[The problem]
Only the lines from the one containing "yellow brick C2:D2" through the one containing "pink brick E1:E2" should be printed, exactly as they appear below, with both ends included.

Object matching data
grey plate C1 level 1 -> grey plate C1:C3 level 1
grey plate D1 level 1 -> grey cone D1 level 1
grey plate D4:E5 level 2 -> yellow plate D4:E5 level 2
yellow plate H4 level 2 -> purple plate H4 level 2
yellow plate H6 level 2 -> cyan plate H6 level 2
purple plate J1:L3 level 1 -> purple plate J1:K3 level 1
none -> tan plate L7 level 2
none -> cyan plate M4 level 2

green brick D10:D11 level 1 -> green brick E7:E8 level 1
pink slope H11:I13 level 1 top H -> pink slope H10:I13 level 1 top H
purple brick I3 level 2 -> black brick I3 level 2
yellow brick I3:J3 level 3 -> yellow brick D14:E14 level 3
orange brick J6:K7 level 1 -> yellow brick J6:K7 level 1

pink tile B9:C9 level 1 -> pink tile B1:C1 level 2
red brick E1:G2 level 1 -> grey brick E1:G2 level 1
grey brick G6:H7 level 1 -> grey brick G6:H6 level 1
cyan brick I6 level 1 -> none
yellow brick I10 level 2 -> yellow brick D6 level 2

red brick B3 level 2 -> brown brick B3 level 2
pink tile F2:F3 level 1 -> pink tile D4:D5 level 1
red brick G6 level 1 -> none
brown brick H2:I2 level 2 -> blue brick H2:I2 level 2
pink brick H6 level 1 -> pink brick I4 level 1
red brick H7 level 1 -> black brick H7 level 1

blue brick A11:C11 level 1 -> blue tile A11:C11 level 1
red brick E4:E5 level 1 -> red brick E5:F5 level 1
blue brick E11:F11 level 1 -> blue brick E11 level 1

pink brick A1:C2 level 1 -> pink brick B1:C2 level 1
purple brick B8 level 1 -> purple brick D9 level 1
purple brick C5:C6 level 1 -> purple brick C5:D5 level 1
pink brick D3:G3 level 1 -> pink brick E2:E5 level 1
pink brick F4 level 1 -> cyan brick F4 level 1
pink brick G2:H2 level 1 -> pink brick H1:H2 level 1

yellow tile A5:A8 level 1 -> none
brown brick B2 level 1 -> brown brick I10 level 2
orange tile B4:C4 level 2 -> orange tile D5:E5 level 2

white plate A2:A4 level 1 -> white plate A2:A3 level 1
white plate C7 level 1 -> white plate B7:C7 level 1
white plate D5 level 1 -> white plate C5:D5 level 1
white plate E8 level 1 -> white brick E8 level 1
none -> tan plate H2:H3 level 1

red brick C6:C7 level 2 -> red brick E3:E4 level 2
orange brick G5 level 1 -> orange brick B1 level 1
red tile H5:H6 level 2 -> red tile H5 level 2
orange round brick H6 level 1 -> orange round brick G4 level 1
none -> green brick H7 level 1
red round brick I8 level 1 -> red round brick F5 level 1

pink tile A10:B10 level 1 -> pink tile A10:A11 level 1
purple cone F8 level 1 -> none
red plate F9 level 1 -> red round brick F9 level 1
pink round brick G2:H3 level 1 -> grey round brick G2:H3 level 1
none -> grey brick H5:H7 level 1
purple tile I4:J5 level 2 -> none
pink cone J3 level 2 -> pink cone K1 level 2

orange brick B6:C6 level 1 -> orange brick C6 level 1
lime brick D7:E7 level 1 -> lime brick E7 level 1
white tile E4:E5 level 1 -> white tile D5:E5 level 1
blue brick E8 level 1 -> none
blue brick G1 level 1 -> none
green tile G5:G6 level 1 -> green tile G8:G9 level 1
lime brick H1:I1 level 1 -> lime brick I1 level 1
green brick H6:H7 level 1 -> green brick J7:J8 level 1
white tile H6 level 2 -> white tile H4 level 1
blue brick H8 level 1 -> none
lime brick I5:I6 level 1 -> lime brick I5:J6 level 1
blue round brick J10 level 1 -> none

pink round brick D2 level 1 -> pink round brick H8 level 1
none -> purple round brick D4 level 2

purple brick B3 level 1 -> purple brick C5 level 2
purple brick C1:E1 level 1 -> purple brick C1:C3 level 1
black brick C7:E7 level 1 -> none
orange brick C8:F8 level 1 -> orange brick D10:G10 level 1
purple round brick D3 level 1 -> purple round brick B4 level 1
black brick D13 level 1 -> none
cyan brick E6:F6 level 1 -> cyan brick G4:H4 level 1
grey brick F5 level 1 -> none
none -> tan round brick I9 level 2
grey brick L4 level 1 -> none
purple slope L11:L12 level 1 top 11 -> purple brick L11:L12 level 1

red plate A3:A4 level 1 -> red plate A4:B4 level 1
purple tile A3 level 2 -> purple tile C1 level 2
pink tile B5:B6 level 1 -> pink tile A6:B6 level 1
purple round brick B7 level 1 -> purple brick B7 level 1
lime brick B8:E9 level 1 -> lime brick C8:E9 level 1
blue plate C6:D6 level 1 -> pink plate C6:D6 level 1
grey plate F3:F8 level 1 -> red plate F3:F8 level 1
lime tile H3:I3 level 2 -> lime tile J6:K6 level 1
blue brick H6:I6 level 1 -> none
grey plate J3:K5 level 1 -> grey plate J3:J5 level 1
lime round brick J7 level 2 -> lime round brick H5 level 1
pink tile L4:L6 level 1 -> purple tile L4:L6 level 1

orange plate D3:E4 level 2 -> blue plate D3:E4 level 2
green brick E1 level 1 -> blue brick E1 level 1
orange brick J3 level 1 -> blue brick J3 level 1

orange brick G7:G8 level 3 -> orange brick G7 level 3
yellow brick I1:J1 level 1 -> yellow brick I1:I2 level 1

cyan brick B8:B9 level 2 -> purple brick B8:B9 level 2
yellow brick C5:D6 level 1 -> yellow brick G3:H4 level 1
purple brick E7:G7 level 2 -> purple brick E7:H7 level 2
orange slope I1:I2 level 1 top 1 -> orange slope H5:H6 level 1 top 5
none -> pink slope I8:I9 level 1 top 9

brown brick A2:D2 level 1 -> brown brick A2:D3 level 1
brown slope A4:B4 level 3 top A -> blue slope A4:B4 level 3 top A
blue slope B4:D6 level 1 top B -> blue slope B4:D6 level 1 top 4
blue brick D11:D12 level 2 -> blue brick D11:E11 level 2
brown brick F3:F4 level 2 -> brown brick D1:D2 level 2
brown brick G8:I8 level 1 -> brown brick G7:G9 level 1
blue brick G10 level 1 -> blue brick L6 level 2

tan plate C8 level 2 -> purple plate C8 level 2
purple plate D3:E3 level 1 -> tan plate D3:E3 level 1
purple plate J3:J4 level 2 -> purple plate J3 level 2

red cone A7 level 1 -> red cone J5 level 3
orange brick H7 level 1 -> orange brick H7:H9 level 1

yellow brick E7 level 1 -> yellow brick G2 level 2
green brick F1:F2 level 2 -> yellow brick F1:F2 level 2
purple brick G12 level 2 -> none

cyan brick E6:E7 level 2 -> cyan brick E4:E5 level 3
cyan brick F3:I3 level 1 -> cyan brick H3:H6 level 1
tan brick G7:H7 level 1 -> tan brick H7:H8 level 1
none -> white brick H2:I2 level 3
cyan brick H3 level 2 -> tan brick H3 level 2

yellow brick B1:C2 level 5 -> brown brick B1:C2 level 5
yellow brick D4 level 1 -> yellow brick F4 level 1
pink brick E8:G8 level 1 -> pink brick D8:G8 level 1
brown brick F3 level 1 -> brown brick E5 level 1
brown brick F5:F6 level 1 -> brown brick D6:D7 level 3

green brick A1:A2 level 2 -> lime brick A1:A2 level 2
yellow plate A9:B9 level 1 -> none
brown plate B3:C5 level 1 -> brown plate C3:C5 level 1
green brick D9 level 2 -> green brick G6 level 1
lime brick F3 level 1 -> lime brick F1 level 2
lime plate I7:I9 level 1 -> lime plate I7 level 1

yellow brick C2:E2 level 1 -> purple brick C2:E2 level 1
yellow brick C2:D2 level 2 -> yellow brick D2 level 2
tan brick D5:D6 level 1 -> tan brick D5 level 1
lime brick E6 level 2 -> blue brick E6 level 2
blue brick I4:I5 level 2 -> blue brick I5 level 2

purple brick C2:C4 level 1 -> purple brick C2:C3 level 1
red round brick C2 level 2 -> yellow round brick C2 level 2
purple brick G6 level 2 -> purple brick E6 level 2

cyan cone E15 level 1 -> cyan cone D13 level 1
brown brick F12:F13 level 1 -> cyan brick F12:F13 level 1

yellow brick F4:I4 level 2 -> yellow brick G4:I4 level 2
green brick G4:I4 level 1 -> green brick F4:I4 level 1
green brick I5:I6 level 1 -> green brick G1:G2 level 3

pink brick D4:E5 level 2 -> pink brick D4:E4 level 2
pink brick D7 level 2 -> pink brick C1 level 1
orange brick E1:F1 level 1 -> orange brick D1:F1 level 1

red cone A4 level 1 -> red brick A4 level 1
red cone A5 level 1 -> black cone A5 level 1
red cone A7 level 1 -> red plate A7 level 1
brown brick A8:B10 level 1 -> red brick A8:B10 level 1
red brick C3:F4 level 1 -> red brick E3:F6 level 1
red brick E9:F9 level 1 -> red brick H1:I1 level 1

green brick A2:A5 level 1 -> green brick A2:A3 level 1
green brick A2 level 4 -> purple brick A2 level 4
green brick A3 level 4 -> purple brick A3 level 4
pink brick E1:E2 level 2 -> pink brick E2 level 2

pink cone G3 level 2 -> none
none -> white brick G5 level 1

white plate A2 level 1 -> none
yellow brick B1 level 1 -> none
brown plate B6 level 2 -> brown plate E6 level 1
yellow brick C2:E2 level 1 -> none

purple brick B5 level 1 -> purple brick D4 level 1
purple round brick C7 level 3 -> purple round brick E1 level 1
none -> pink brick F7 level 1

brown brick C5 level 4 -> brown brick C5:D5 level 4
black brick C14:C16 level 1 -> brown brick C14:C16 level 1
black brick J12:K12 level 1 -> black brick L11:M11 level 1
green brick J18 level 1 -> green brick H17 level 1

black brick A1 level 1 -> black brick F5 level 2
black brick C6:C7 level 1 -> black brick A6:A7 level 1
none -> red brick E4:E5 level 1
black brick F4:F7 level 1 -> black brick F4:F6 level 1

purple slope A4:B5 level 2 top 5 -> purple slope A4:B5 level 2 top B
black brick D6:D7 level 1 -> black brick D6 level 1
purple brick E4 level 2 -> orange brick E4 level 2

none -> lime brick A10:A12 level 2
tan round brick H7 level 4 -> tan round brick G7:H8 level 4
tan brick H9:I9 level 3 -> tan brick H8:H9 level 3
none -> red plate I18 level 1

[Worked solution]
yellow brick C2:D2 level 2 -> yellow brick D2 level 2
tan brick D5:D6 level 1 -> tan brick D5 level 1
lime brick E6 level 2 -> blue brick E6 level 2
blue brick I4:I5 level 2 -> blue brick I5 level 2

purple brick C2:C4 level 1 -> purple brick C2:C3 level 1
red round brick C2 level 2 -> yellow round brick C2 level 2
purple brick G6 level 2 -> purple brick E6 level 2

cyan cone E15 level 1 -> cyan cone D13 level 1
brown brick F12:F13 level 1 -> cyan brick F12:F13 level 1

yellow brick F4:I4 level 2 -> yellow brick G4:I4 level 2
green brick G4:I4 level 1 -> green brick F4:I4 level 1
green brick I5:I6 level 1 -> green brick G1:G2 level 3

pink brick D4:E5 level 2 -> pink brick D4:E4 level 2
pink brick D7 level 2 -> pink brick C1 level 1
orange brick E1:F1 level 1 -> orange brick D1:F1 level 1

red cone A4 level 1 -> red brick A4 level 1
red cone A5 level 1 -> black cone A5 level 1
red cone A7 level 1 -> red plate A7 level 1
brown brick A8:B10 level 1 -> red brick A8:B10 level 1
red brick C3:F4 level 1 -> red brick E3:F6 level 1
red brick E9:F9 level 1 -> red brick H1:I1 level 1

green brick A2:A5 level 1 -> green brick A2:A3 level 1
green brick A2 level 4 -> purple brick A2 level 4
green brick A3 level 4 -> purple brick A3 level 4
pink brick E1:E2 level 2 -> pink brick E2 level 2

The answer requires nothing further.